:: Material supplied

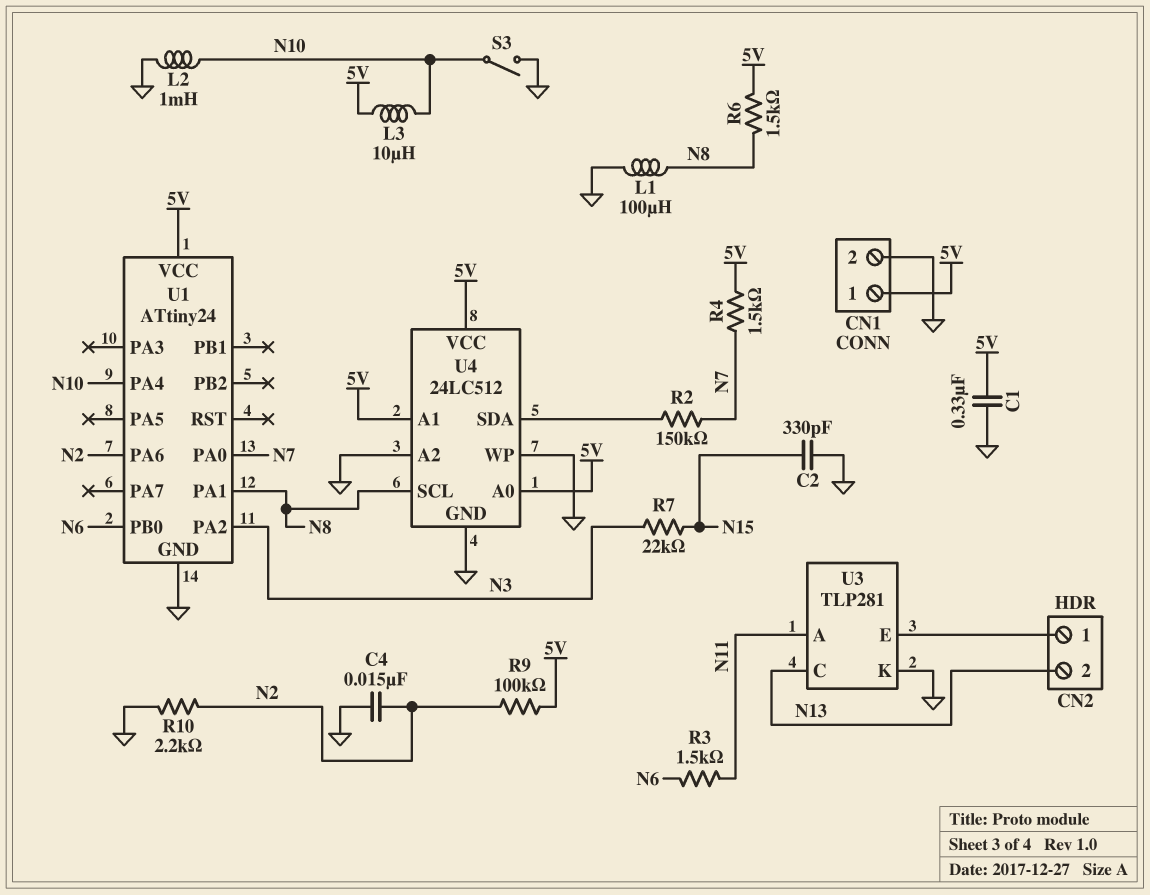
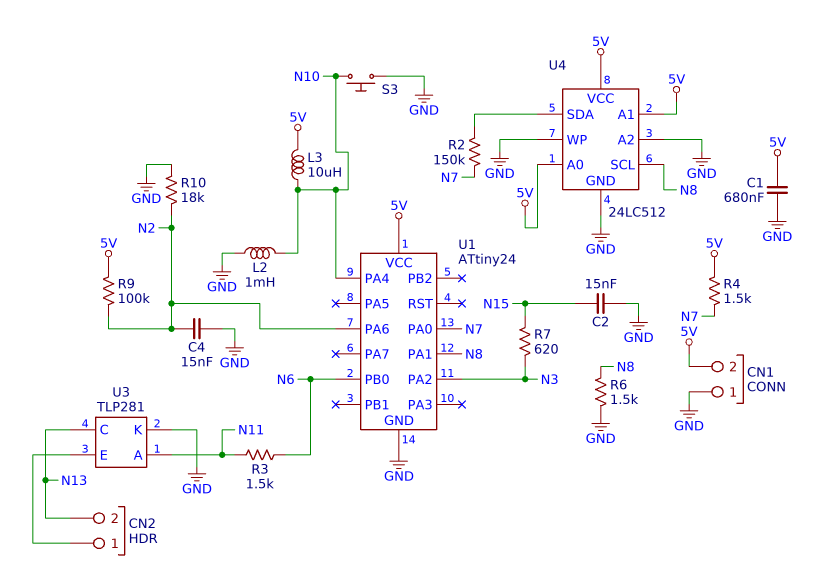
C1: 330nF (5V, GND) -> 680nF (5V, GND)
C2: 330pF (GND, N15) -> 15nF (GND, N15)
CN1 pin 1: 5V -> GND
CN1 pin 2: GND -> 5V
L1: 100uH (GND, N8) -> none
R6: 1.5k (5V, N8) -> 1.5k (GND, N8)
R7: 22k (N3, N15) -> 620 (N3, N15)
R10: 2.2k (GND, N2) -> 18k (GND, N2)
S3: switch (GND, N10) -> button (GND, N10)

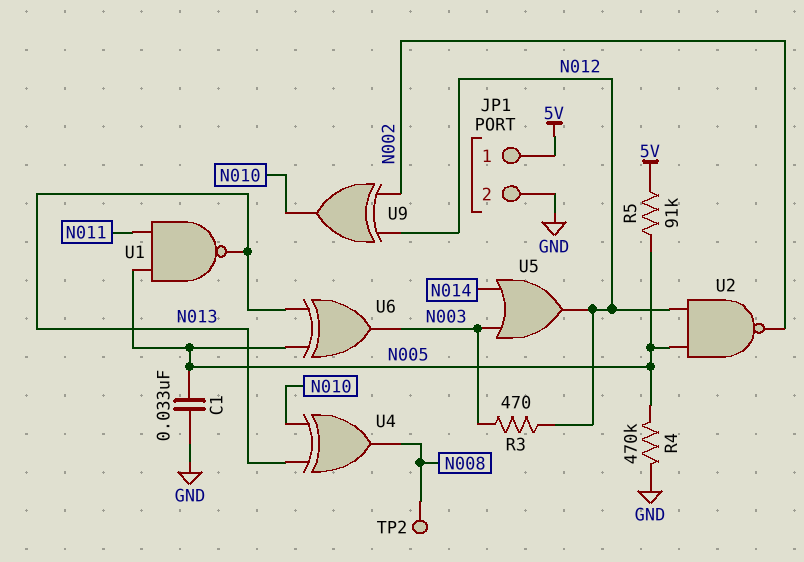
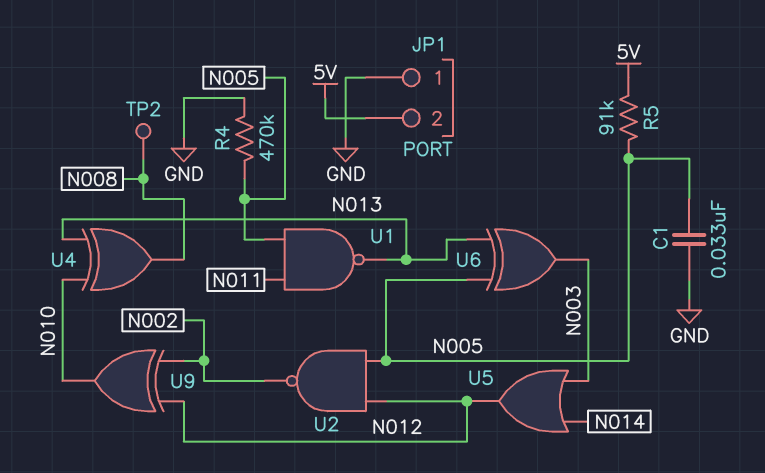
JP1 pin 1: 5V -> GND
JP1 pin 2: GND -> 5V
R3: 470 (N003, N012) -> none

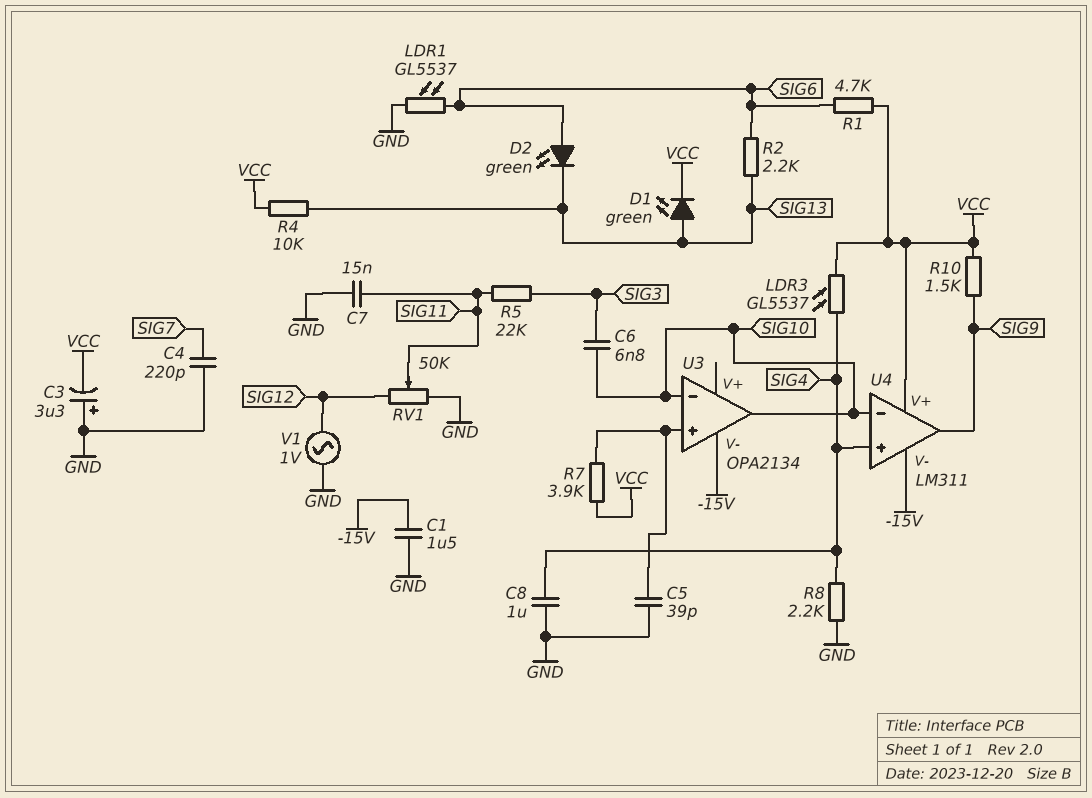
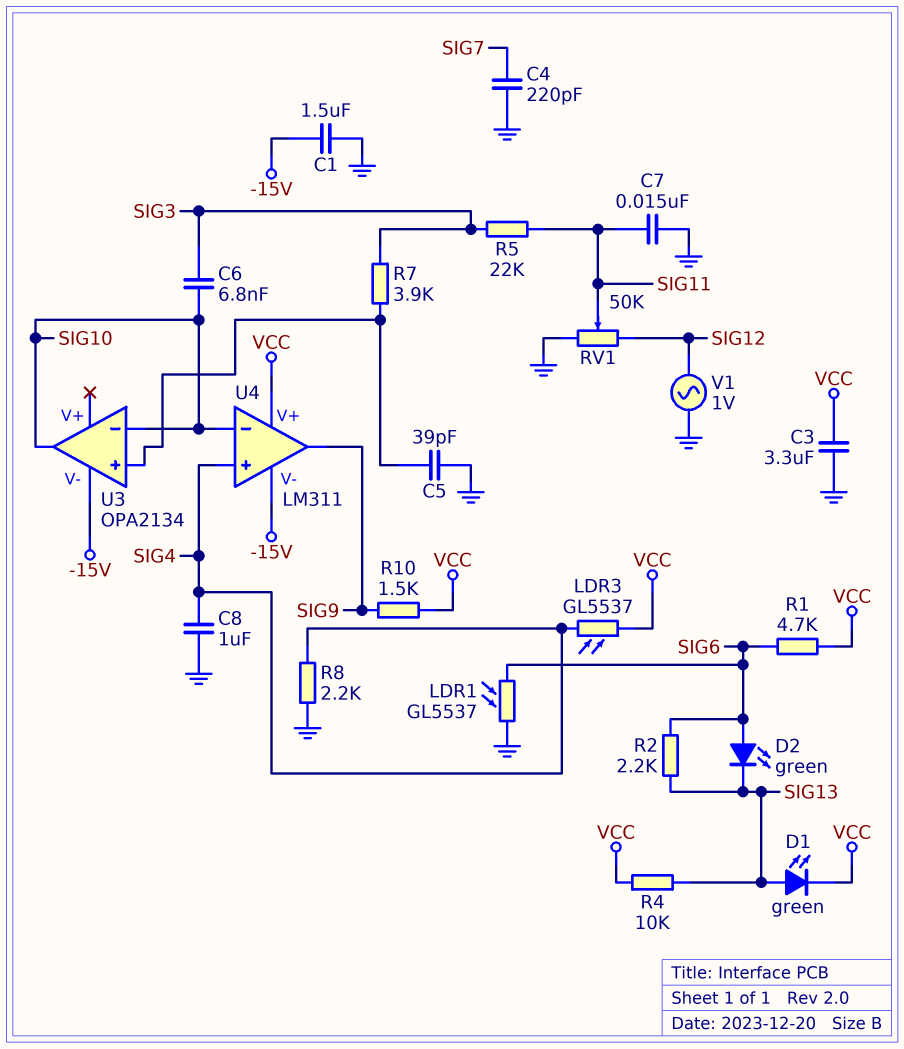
C3: 3.3uF (plus GND, minus VCC) -> 3.3uF (GND, VCC)
R7: 3.9k (U3/in+, VCC) -> 3.9k (SIG3, U3/in+)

::::

**Your assignment:** Leaving out the pictures, return exactly the lines from the one that contains "CN1 pin 1: 5V -> GND" through the last line of the records above, inclusive.

**Task answer:**
CN1 pin 1: 5V -> GND
CN1 pin 2: GND -> 5V
L1: 100uH (GND, N8) -> none
R6: 1.5k (5V, N8) -> 1.5k (GND, N8)
R7: 22k (N3, N15) -> 620 (N3, N15)
R10: 2.2k (GND, N2) -> 18k (GND, N2)
S3: switch (GND, N10) -> button (GND, N10)

JP1 pin 1: 5V -> GND
JP1 pin 2: GND -> 5V
R3: 470 (N003, N012) -> none

C3: 3.3uF (plus GND, minus VCC) -> 3.3uF (GND, VCC)
R7: 3.9k (U3/in+, VCC) -> 3.9k (SIG3, U3/in+)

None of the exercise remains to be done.